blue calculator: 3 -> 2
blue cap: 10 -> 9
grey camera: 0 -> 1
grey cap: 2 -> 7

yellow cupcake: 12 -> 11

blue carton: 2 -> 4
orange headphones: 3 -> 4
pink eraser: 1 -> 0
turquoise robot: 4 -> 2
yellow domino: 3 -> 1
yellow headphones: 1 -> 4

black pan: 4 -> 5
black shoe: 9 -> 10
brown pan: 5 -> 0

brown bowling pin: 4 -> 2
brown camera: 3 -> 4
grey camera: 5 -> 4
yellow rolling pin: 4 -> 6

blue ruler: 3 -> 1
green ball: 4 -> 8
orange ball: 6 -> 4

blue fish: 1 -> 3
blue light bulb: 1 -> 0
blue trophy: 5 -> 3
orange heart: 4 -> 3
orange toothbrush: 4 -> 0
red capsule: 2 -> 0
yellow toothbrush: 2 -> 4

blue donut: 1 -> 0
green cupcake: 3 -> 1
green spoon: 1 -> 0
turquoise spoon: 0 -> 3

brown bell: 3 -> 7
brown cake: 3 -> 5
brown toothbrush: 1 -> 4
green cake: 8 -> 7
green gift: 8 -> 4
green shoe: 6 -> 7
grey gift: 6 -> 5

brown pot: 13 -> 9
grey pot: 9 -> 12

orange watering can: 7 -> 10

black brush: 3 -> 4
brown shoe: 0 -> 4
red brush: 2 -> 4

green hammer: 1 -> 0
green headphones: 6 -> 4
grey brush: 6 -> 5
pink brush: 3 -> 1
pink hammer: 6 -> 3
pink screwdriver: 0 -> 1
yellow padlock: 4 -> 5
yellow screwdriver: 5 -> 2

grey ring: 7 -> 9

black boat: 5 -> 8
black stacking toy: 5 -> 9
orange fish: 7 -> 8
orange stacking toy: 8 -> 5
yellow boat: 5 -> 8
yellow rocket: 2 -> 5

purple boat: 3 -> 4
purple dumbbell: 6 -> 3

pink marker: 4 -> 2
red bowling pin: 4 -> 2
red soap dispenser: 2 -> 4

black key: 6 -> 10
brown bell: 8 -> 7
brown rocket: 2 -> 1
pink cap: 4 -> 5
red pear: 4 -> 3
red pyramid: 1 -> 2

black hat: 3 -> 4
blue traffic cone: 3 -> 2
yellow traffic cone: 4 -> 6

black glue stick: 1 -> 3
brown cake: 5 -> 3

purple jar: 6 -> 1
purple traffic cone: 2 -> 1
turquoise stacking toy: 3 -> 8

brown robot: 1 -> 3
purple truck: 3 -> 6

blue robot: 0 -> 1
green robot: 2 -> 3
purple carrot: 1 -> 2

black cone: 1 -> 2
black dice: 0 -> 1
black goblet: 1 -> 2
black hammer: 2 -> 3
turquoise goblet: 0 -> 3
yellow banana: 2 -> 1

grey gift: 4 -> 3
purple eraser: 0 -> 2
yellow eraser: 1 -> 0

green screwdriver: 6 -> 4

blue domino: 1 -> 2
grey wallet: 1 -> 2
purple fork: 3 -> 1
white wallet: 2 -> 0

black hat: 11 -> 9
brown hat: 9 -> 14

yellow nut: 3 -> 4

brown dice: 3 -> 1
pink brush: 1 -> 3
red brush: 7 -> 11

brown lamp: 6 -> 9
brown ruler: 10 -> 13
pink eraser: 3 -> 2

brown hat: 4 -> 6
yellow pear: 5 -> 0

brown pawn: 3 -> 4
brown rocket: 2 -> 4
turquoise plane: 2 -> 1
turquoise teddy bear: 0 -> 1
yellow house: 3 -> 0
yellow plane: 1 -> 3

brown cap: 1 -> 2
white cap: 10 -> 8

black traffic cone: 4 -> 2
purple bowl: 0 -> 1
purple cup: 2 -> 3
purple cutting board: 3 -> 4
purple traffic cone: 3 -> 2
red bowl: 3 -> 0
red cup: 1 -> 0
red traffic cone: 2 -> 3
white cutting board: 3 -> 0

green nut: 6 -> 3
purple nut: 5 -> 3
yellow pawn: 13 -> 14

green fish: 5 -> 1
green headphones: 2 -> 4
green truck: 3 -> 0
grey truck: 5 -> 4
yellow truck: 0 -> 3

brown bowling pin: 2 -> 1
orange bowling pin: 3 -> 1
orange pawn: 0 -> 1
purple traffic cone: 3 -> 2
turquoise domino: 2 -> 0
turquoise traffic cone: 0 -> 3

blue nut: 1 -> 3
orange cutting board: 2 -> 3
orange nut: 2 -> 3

**Exercise directions:**
Reproduce exactly, and only, the lines from the start of the entries through the one that contains "grey camera: 5 -> 4".

**Answer box:**
blue calculator: 3 -> 2
blue cap: 10 -> 9
grey camera: 0 -> 1
grey cap: 2 -> 7

yellow cupcake: 12 -> 11

blue carton: 2 -> 4
orange headphones: 3 -> 4
pink eraser: 1 -> 0
turquoise robot: 4 -> 2
yellow domino: 3 -> 1
yellow headphones: 1 -> 4

black pan: 4 -> 5
black shoe: 9 -> 10
brown pan: 5 -> 0

brown bowling pin: 4 -> 2
brown camera: 3 -> 4
grey camera: 5 -> 4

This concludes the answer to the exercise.